ACTION ITEM: Only one span of the listing below should come back. It runs from the line with "R7: 100k (+9V, GND) -> 100k (+9V, N016)" through the line with "R12: 160 (N007, N037) -> 470 (N007, N037)", and each of its lines must be reproduced exactly.

INFORMATION SHOWN:
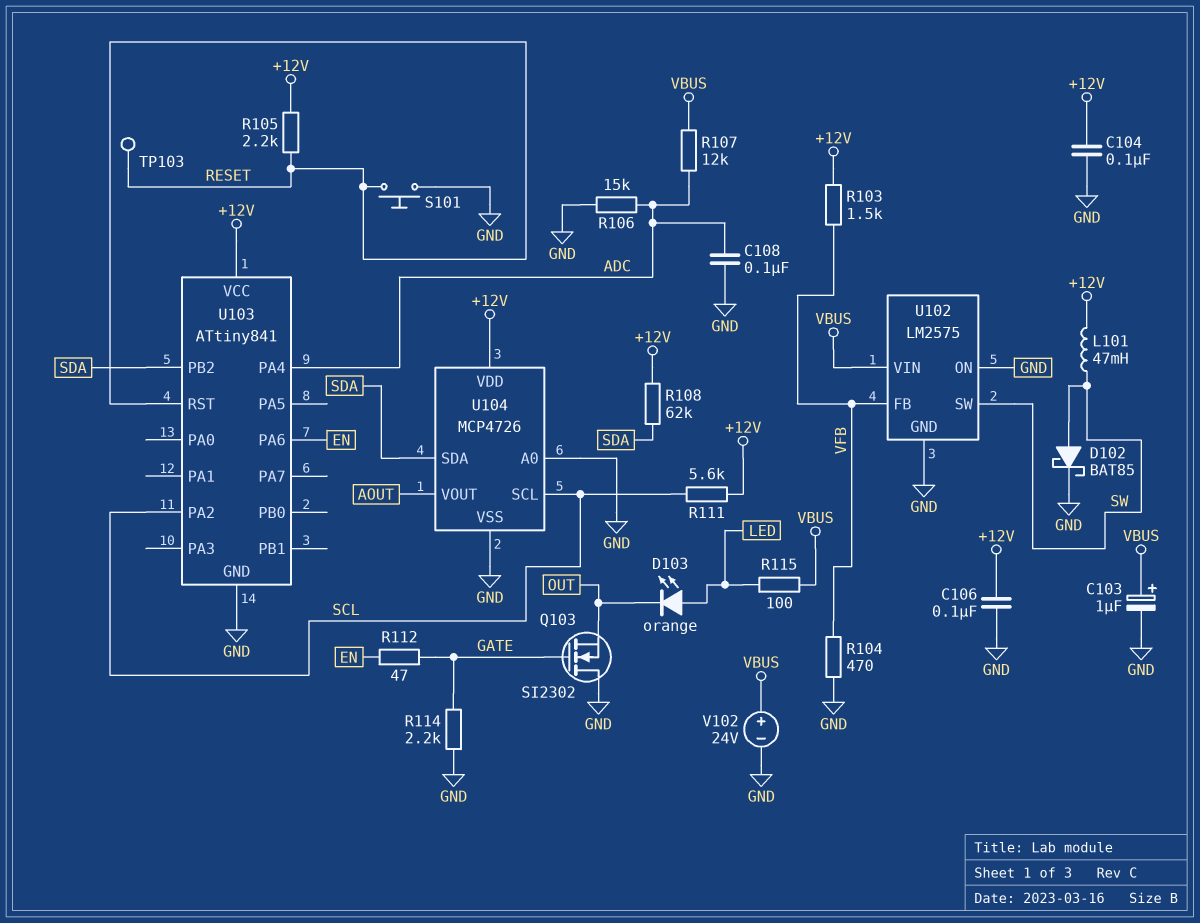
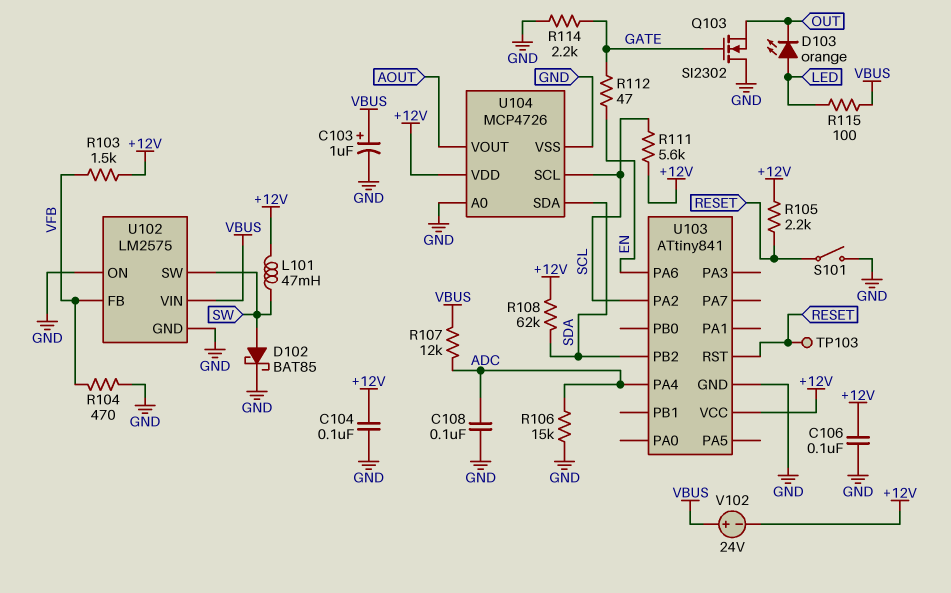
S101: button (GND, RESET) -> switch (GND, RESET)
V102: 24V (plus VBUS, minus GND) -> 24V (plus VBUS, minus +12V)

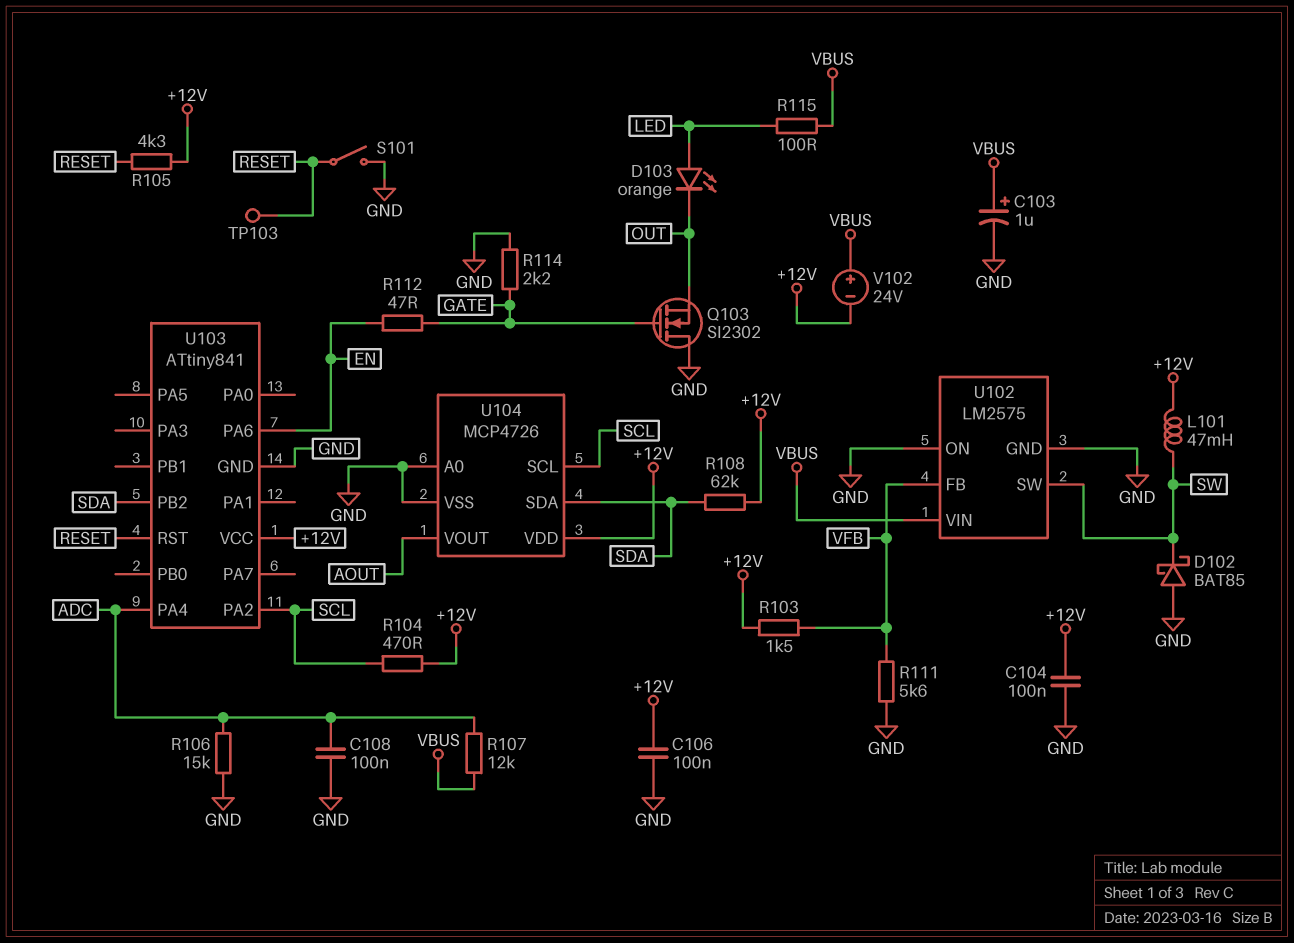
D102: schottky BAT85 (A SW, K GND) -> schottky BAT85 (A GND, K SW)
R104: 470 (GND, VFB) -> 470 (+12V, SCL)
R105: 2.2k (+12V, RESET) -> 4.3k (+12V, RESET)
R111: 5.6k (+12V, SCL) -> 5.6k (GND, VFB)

...

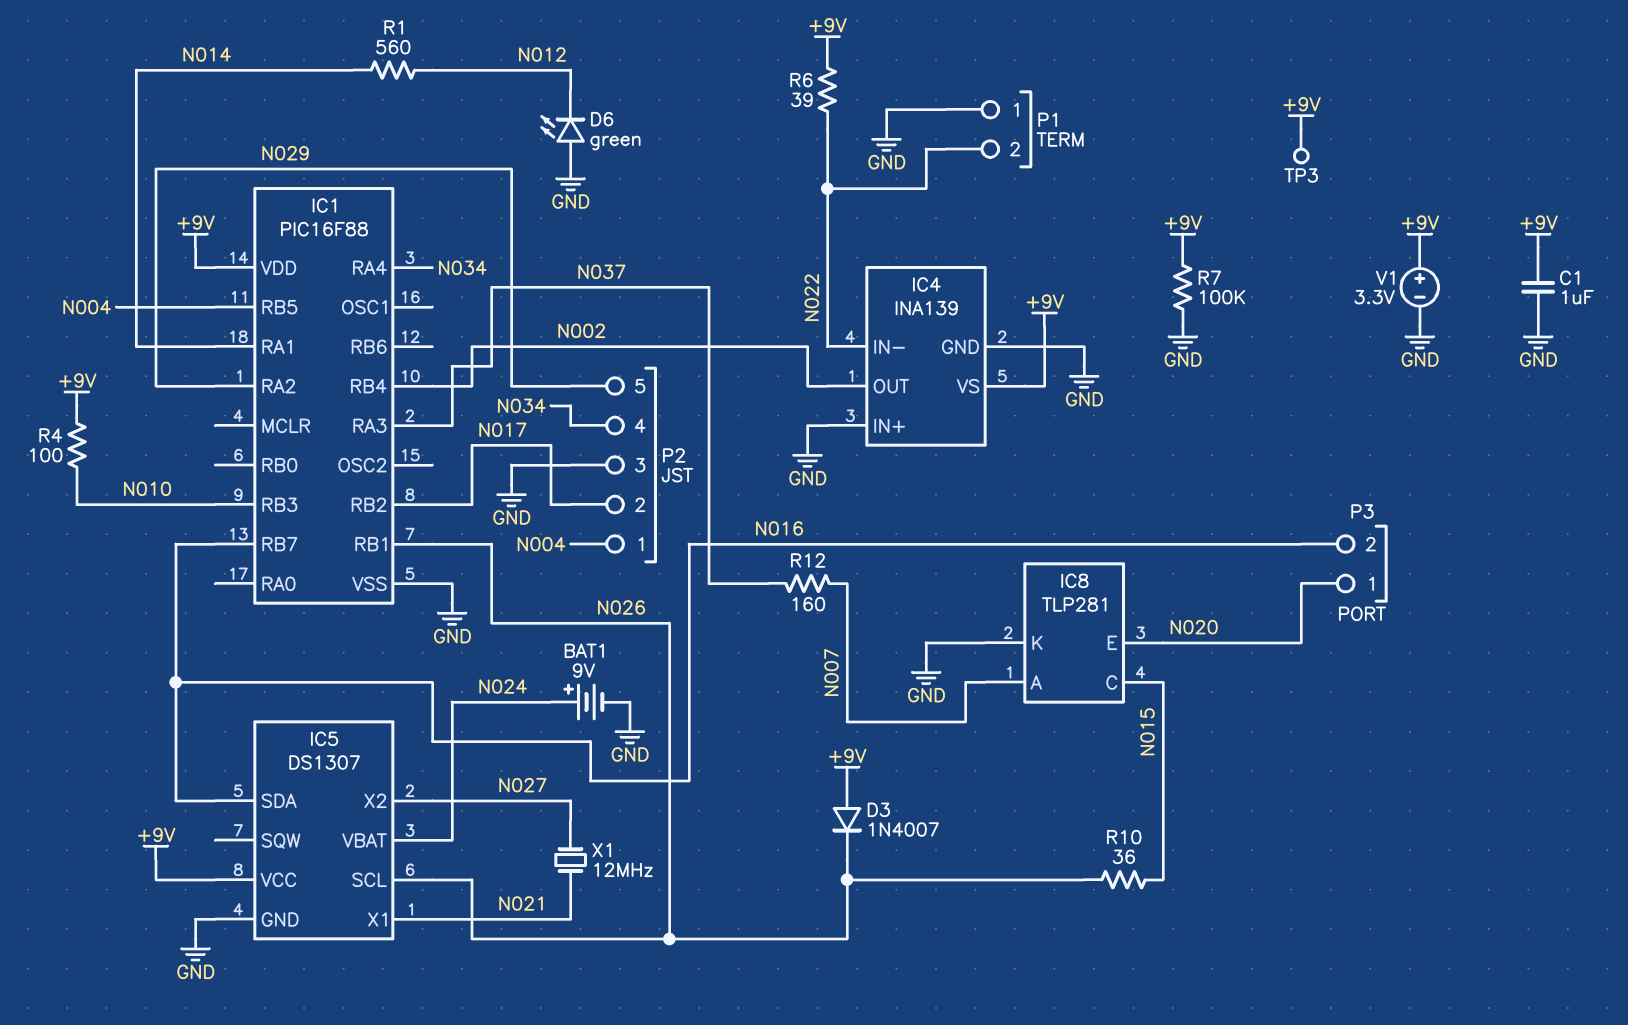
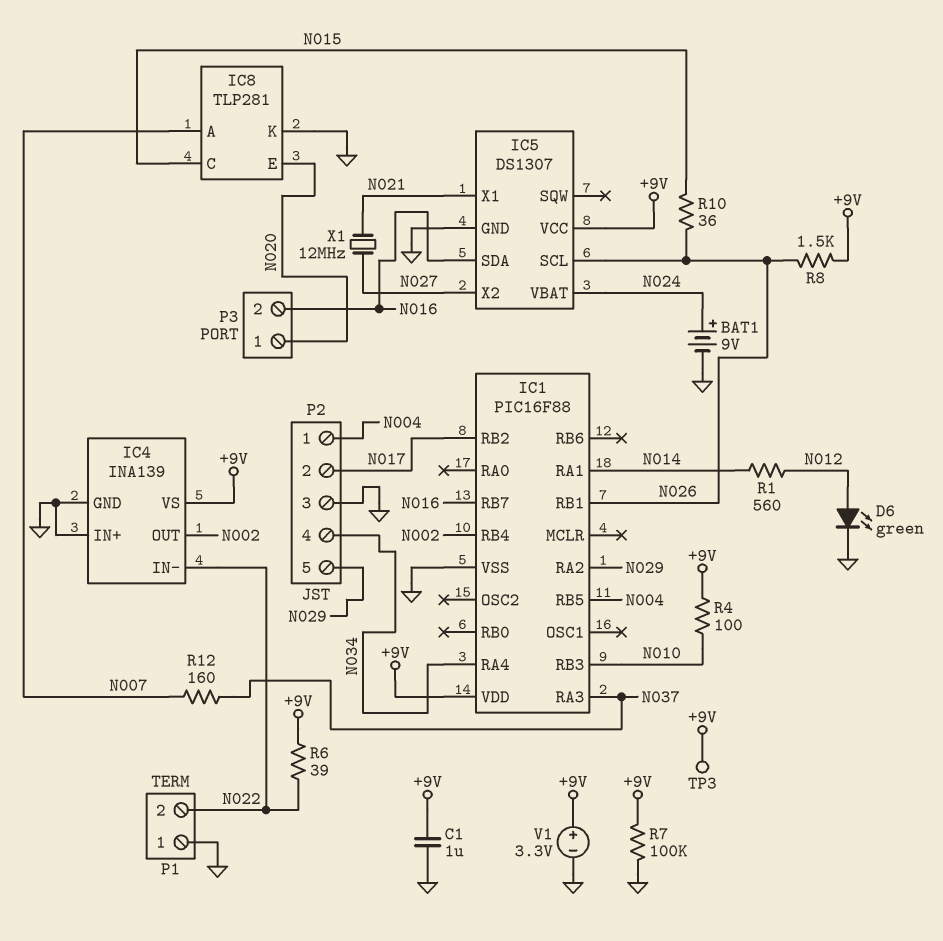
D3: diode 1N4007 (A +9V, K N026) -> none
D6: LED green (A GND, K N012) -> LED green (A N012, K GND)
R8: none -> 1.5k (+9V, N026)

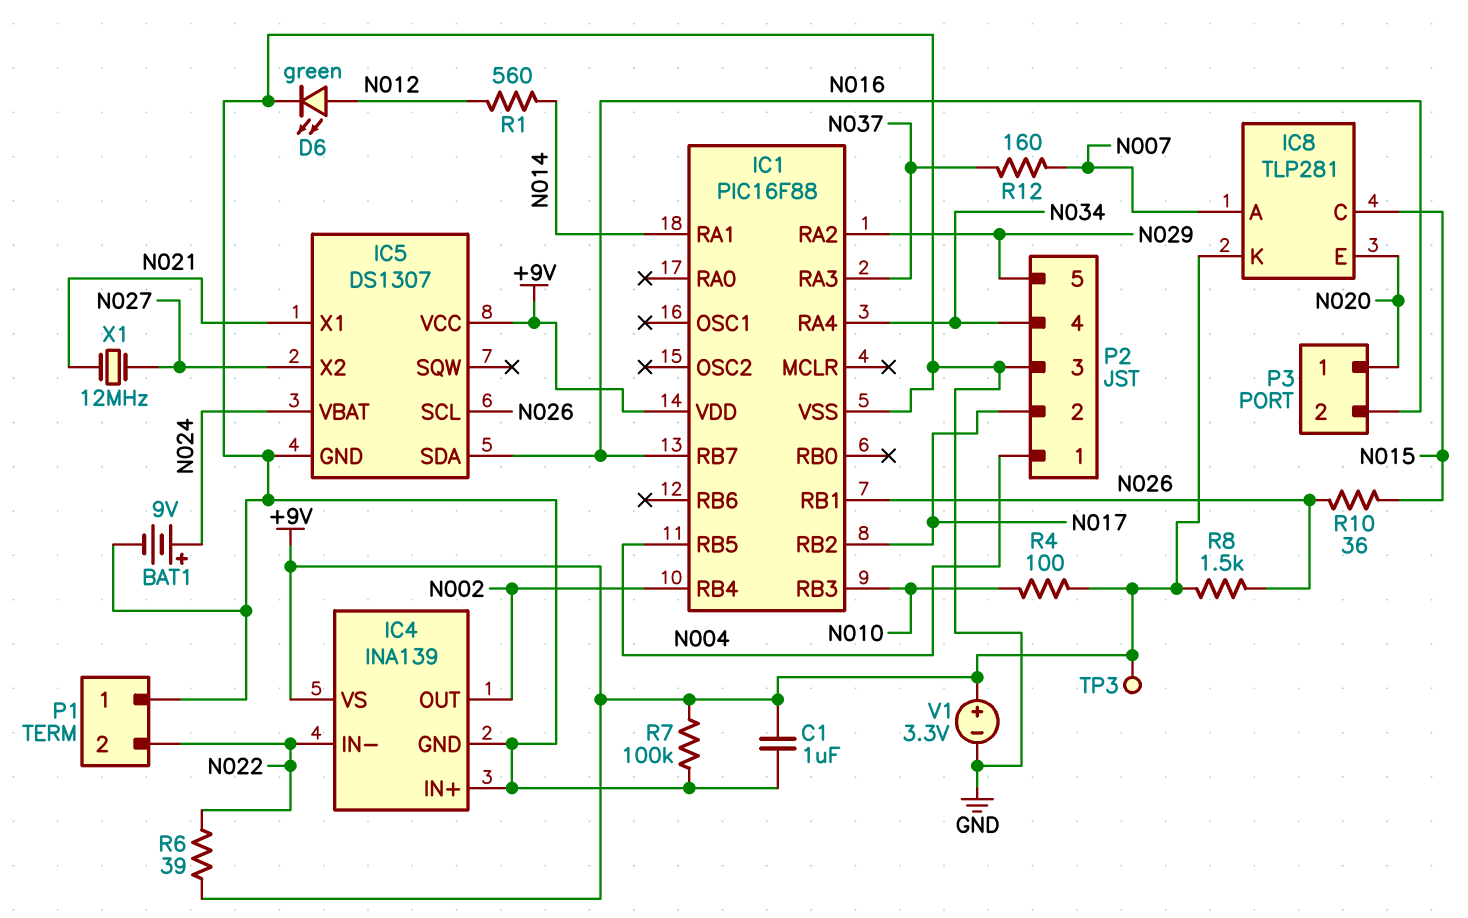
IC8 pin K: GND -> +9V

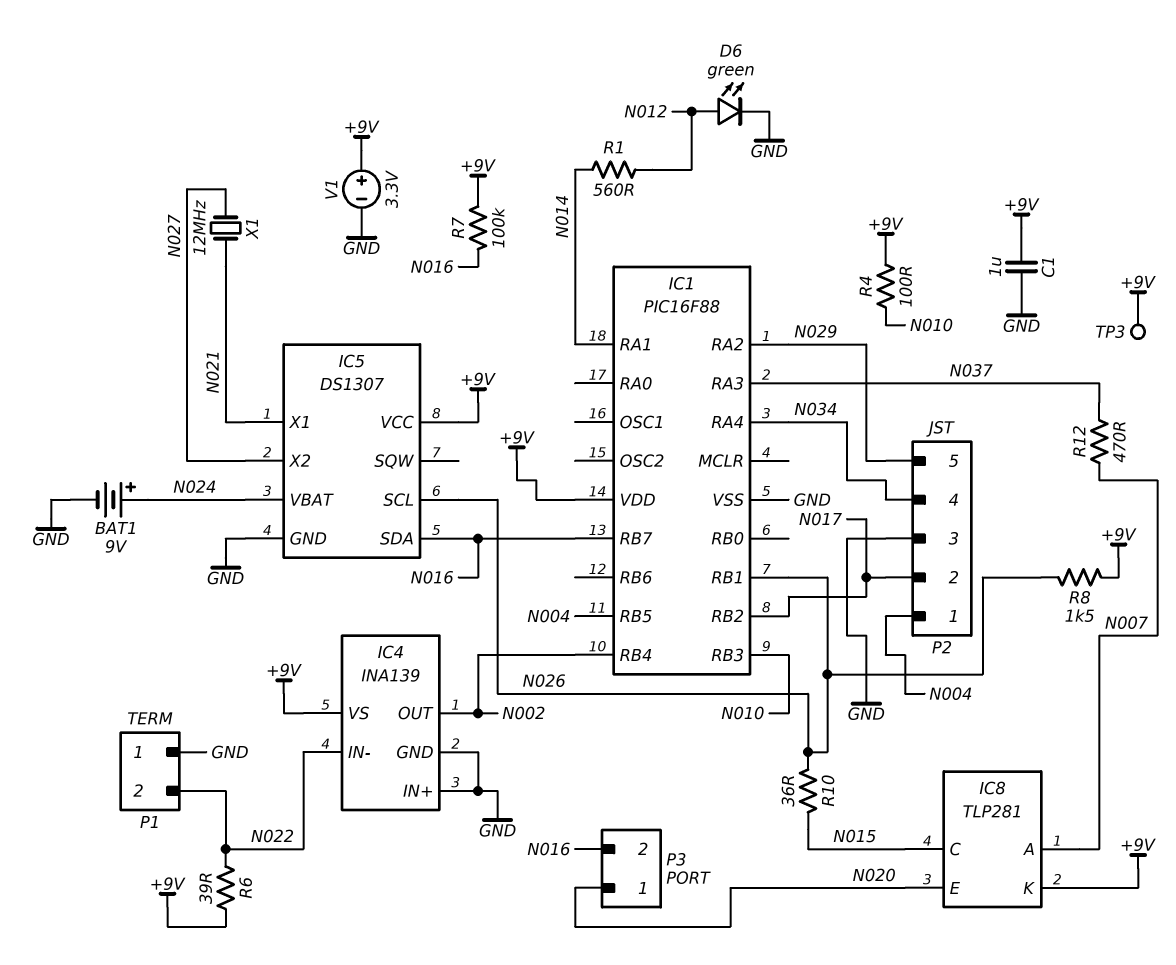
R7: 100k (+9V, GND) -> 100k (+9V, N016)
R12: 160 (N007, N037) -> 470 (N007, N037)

RESPONSE AREA:
R7: 100k (+9V, GND) -> 100k (+9V, N016)
R12: 160 (N007, N037) -> 470 (N007, N037)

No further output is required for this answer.